> _The problem_:
Look through the data below for the line with "camera: 10 degrees right, 10 degrees up", and transcribe it exactly together with each line after it up to and including the line with "exchanged: grey camera". Give nothing else.

-- Data extract follows --

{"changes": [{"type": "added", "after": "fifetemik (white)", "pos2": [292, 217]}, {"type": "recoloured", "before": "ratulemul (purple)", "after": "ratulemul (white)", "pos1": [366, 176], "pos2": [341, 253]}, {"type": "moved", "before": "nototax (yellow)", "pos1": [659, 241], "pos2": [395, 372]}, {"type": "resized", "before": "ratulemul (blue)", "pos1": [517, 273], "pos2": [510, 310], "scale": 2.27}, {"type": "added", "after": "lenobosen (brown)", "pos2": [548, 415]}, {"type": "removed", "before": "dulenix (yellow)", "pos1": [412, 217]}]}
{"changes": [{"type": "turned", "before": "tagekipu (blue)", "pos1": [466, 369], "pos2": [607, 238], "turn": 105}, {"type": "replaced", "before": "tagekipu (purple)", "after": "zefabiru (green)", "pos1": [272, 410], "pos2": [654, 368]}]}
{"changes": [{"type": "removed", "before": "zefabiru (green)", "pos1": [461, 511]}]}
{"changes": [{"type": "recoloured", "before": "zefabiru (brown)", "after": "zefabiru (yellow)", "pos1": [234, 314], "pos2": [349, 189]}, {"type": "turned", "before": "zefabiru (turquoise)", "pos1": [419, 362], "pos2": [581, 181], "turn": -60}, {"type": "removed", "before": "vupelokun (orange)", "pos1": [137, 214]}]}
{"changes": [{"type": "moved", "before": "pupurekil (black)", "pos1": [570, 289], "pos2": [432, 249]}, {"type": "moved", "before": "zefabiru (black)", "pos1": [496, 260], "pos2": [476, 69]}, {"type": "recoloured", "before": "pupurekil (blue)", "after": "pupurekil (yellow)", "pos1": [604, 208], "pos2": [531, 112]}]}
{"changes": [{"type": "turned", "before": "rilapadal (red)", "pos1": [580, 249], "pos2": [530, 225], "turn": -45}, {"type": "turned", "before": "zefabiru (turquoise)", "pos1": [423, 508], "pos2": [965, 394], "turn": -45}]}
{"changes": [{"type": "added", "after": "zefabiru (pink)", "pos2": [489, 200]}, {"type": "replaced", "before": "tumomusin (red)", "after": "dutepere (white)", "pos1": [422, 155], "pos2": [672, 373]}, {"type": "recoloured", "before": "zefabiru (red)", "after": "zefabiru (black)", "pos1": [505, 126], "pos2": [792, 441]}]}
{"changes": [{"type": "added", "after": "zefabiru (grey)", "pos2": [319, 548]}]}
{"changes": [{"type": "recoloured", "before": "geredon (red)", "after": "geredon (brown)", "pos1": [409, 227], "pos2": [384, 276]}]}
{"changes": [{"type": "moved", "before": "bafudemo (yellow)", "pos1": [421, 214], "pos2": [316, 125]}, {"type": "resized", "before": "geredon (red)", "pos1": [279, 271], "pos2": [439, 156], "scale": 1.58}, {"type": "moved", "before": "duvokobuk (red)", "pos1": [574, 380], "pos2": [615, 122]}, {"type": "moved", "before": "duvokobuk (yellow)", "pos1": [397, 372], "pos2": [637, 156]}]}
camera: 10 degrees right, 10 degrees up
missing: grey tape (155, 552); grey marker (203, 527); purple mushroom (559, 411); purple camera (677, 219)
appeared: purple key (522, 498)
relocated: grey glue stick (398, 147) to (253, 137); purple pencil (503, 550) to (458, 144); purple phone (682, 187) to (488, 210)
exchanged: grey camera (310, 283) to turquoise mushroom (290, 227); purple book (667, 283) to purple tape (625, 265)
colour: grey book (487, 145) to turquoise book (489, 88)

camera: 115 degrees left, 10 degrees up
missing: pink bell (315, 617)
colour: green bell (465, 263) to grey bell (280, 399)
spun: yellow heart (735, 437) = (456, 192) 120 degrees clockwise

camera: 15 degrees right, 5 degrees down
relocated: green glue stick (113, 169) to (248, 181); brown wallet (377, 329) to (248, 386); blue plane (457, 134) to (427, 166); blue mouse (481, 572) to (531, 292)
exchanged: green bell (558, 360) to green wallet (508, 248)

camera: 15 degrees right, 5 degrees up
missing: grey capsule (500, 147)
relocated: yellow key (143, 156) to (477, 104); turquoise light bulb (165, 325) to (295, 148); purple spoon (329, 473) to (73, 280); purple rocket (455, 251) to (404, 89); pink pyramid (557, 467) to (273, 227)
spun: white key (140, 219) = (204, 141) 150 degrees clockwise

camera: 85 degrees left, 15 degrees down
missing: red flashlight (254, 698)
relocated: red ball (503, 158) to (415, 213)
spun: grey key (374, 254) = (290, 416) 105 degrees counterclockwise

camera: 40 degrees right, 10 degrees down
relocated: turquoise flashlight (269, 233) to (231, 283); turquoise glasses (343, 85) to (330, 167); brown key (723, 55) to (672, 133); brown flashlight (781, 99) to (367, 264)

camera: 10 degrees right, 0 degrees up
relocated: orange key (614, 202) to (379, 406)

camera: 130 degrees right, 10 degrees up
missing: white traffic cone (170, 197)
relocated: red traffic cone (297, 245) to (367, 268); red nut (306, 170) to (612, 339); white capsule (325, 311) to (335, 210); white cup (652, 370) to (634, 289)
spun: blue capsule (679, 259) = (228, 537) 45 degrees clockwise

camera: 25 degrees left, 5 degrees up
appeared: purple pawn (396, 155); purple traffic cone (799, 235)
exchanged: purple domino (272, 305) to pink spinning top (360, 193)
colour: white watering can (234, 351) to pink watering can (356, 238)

-- Data extract concluded --

> _Solution to this exercise_:
camera: 10 degrees right, 10 degrees up
missing: grey tape (155, 552); grey marker (203, 527); purple mushroom (559, 411); purple camera (677, 219)
appeared: purple key (522, 498)
relocated: grey glue stick (398, 147) to (253, 137); purple pencil (503, 550) to (458, 144); purple phone (682, 187) to (488, 210)
exchanged: grey camera (310, 283) to turquoise mushroom (290, 227); purple book (667, 283) to purple tape (625, 265)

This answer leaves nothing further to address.